Spatial reasoning question data
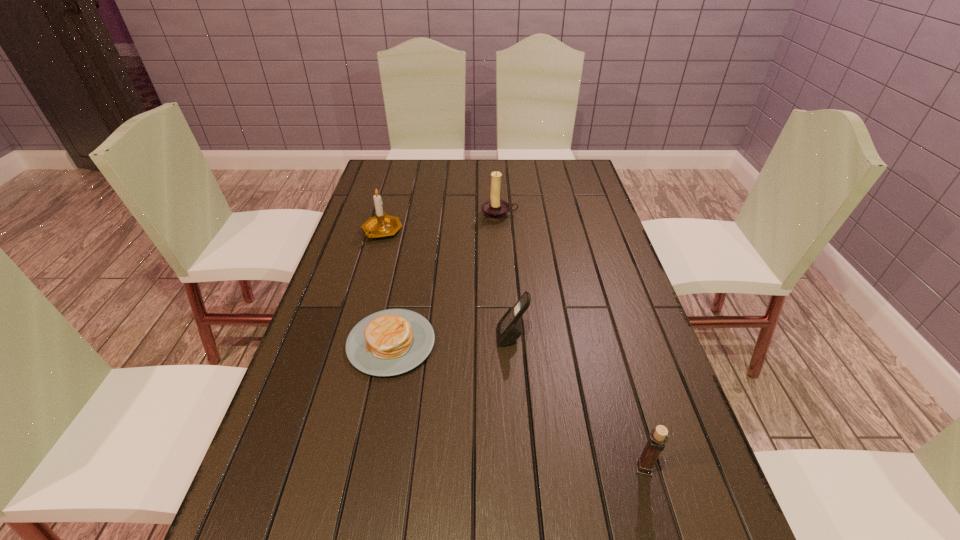
Where is `free area in between the cellular telephone and the rightmost candle holder`? The image size is (960, 540). free area in between the cellular telephone and the rightmost candle holder is located at coordinates (578, 402).

At what (x,y) coordinates should I click in order to perform the action: click on free spot between the shortest object and the rightmost candle holder. Please return your answer as a coordinate pair (x, y). Looking at the image, I should click on (517, 406).

At what (x,y) coordinates should I click in order to perform the action: click on empty space that is in between the second candle holder from left to right and the nearest object. Please return your answer as a coordinate pair (x, y). Looking at the image, I should click on coord(571,341).

Image resolution: width=960 pixels, height=540 pixels. I want to click on vacant space that is in between the pancake and the nearest object, so click(517, 406).

Image resolution: width=960 pixels, height=540 pixels. In order to click on free space between the pancake and the leftmost candle holder in this screenshot , I will do `click(387, 287)`.

Image resolution: width=960 pixels, height=540 pixels. In order to click on free space between the leftmost candle holder and the rightmost object in this screenshot , I will do `click(513, 350)`.

Choose which object is the fourth nearest neighbor to the cellular telephone. Please provide its 2D coordinates. Your answer should be formatted as a tuple, i.e. [(x, y)], where the tuple contains the x and y coordinates of a point satisfying the conditions above.

[(494, 209)]

Identify the location of object that is the third closest to the shortest object. The height and width of the screenshot is (540, 960). (494, 209).

Find the location of `candle holder that can be found as the closest to the rightmost object`. candle holder that can be found as the closest to the rightmost object is located at coordinates (494, 209).

Identify which candle holder is the second closest to the rightmost object. Please provide its 2D coordinates. Your answer should be formatted as a tuple, i.e. [(x, y)], where the tuple contains the x and y coordinates of a point satisfying the conditions above.

[(381, 225)]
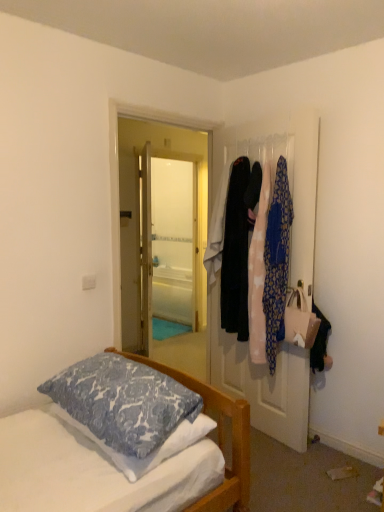
Question: Is white glossy door at center at the right side of blue printed pillow at lower left?

Choices:
 (A) yes
 (B) no

Answer: (A)

Question: Is white glossy door at center behind blue printed pillow at lower left?

Choices:
 (A) yes
 (B) no

Answer: (A)

Question: Considering the relative sizes of white glossy door at center and blue printed pillow at lower left in the image provided, is white glossy door at center thinner than blue printed pillow at lower left?

Choices:
 (A) yes
 (B) no

Answer: (A)

Question: Does white glossy door at center have a lesser height compared to blue printed pillow at lower left?

Choices:
 (A) yes
 (B) no

Answer: (B)

Question: From a real-world perspective, is white glossy door at center over blue printed pillow at lower left?

Choices:
 (A) no
 (B) yes

Answer: (B)

Question: In terms of size, does light pink fabric dress at right, the 2th clothing in the left-to-right sequence, appear bigger or smaller than white glossy door at center?

Choices:
 (A) small
 (B) big

Answer: (A)

Question: In terms of width, does light pink fabric dress at right, the 2th clothing when ordered from right to left, look wider or thinner when compared to white glossy door at center?

Choices:
 (A) thin
 (B) wide

Answer: (B)

Question: From a real-world perspective, is light pink fabric dress at right, the 2th clothing when ordered from right to left, physically located above or below white glossy door at center?

Choices:
 (A) below
 (B) above

Answer: (B)

Question: Is light pink fabric dress at right, the 2th clothing when ordered from right to left, taller or shorter than white glossy door at center?

Choices:
 (A) short
 (B) tall

Answer: (A)

Question: In terms of width, does white glossy door at center look wider or thinner when compared to black velvet coat at right, which ranks as the 3th clothing in right-to-left order?

Choices:
 (A) thin
 (B) wide

Answer: (A)

Question: Is point (306, 228) positioned closer to the camera than point (228, 311)?

Choices:
 (A) closer
 (B) farther

Answer: (A)

Question: In the image, is white glossy door at center on the left side or the right side of black velvet coat at right, which ranks as the 3th clothing in right-to-left order?

Choices:
 (A) left
 (B) right

Answer: (B)

Question: From a real-world perspective, is white glossy door at center above or below black velvet coat at right, which ranks as the 3th clothing in right-to-left order?

Choices:
 (A) below
 (B) above

Answer: (A)

Question: Would you say patterned fabric clothesline at upper right is inside or outside blue printed pillow at lower left?

Choices:
 (A) outside
 (B) inside

Answer: (A)

Question: Relative to blue printed pillow at lower left, is patterned fabric clothesline at upper right in front or behind?

Choices:
 (A) behind
 (B) front

Answer: (A)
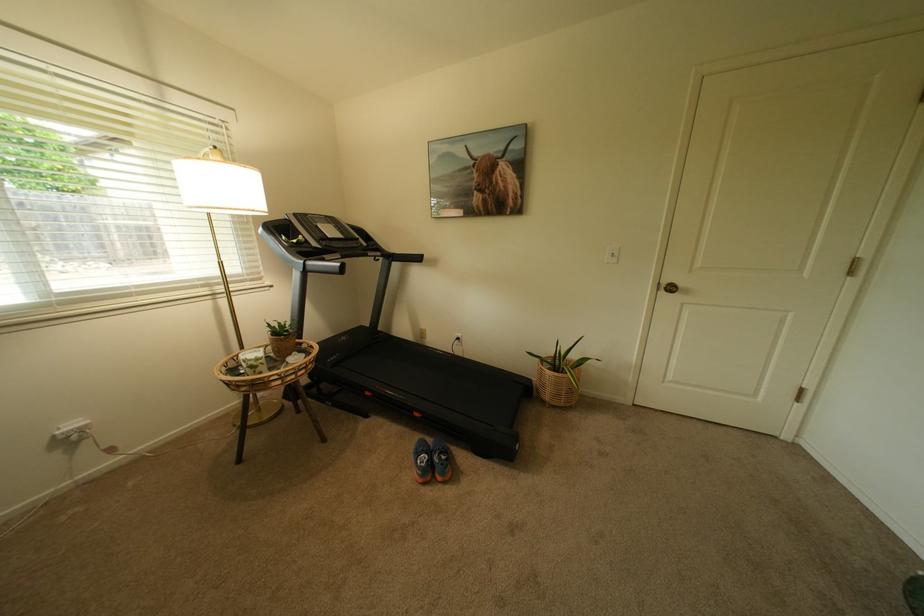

== Stated task ==
Swap every "cellular telephone" for "mobile phone" across all the entries, leaving everything else unchanged, and leave the pictures out.

== Complete answer ==
Where is `free area in between the mobile phone and the rightmost candle holder`? The image size is (960, 540). free area in between the mobile phone and the rightmost candle holder is located at coordinates (578, 402).

At what (x,y) coordinates should I click in order to perform the action: click on free spot between the shortest object and the rightmost candle holder. Please return your answer as a coordinate pair (x, y). Looking at the image, I should click on (517, 406).

At what (x,y) coordinates should I click in order to perform the action: click on empty space that is in between the second candle holder from left to right and the nearest object. Please return your answer as a coordinate pair (x, y). Looking at the image, I should click on coord(571,341).

Image resolution: width=960 pixels, height=540 pixels. I want to click on vacant space that is in between the pancake and the nearest object, so click(517, 406).

Image resolution: width=960 pixels, height=540 pixels. In order to click on free space between the pancake and the leftmost candle holder in this screenshot , I will do `click(387, 287)`.

Image resolution: width=960 pixels, height=540 pixels. In order to click on free space between the leftmost candle holder and the rightmost object in this screenshot , I will do `click(513, 350)`.

Choose which object is the fourth nearest neighbor to the mobile phone. Please provide its 2D coordinates. Your answer should be formatted as a tuple, i.e. [(x, y)], where the tuple contains the x and y coordinates of a point satisfying the conditions above.

[(494, 209)]

Identify the location of object that is the third closest to the shortest object. The height and width of the screenshot is (540, 960). (494, 209).

Find the location of `candle holder that can be found as the closest to the rightmost object`. candle holder that can be found as the closest to the rightmost object is located at coordinates (494, 209).

Identify which candle holder is the second closest to the rightmost object. Please provide its 2D coordinates. Your answer should be formatted as a tuple, i.e. [(x, y)], where the tuple contains the x and y coordinates of a point satisfying the conditions above.

[(381, 225)]
Question: Is white glossy door at center at the right side of blue printed pillow at lower left?

Choices:
 (A) yes
 (B) no

Answer: (A)

Question: Is white glossy door at center behind blue printed pillow at lower left?

Choices:
 (A) yes
 (B) no

Answer: (A)

Question: Considering the relative sizes of white glossy door at center and blue printed pillow at lower left in the image provided, is white glossy door at center thinner than blue printed pillow at lower left?

Choices:
 (A) yes
 (B) no

Answer: (A)

Question: Does white glossy door at center have a lesser height compared to blue printed pillow at lower left?

Choices:
 (A) yes
 (B) no

Answer: (B)

Question: From a real-world perspective, is white glossy door at center over blue printed pillow at lower left?

Choices:
 (A) no
 (B) yes

Answer: (B)

Question: In terms of size, does light pink fabric dress at right, the 2th clothing in the left-to-right sequence, appear bigger or smaller than white glossy door at center?

Choices:
 (A) small
 (B) big

Answer: (A)

Question: In terms of width, does light pink fabric dress at right, the 2th clothing when ordered from right to left, look wider or thinner when compared to white glossy door at center?

Choices:
 (A) thin
 (B) wide

Answer: (B)

Question: From a real-world perspective, is light pink fabric dress at right, the 2th clothing when ordered from right to left, physically located above or below white glossy door at center?

Choices:
 (A) below
 (B) above

Answer: (B)

Question: Is light pink fabric dress at right, the 2th clothing when ordered from right to left, taller or shorter than white glossy door at center?

Choices:
 (A) short
 (B) tall

Answer: (A)

Question: In terms of width, does white glossy door at center look wider or thinner when compared to black velvet coat at right, which ranks as the 3th clothing in right-to-left order?

Choices:
 (A) thin
 (B) wide

Answer: (A)

Question: Is point (306, 228) positioned closer to the camera than point (228, 311)?

Choices:
 (A) closer
 (B) farther

Answer: (A)

Question: In the image, is white glossy door at center on the left side or the right side of black velvet coat at right, which ranks as the 3th clothing in right-to-left order?

Choices:
 (A) left
 (B) right

Answer: (B)

Question: From a real-world perspective, is white glossy door at center above or below black velvet coat at right, which ranks as the 3th clothing in right-to-left order?

Choices:
 (A) below
 (B) above

Answer: (A)

Question: Would you say patterned fabric clothesline at upper right is inside or outside blue printed pillow at lower left?

Choices:
 (A) outside
 (B) inside

Answer: (A)

Question: Relative to blue printed pillow at lower left, is patterned fabric clothesline at upper right in front or behind?

Choices:
 (A) behind
 (B) front

Answer: (A)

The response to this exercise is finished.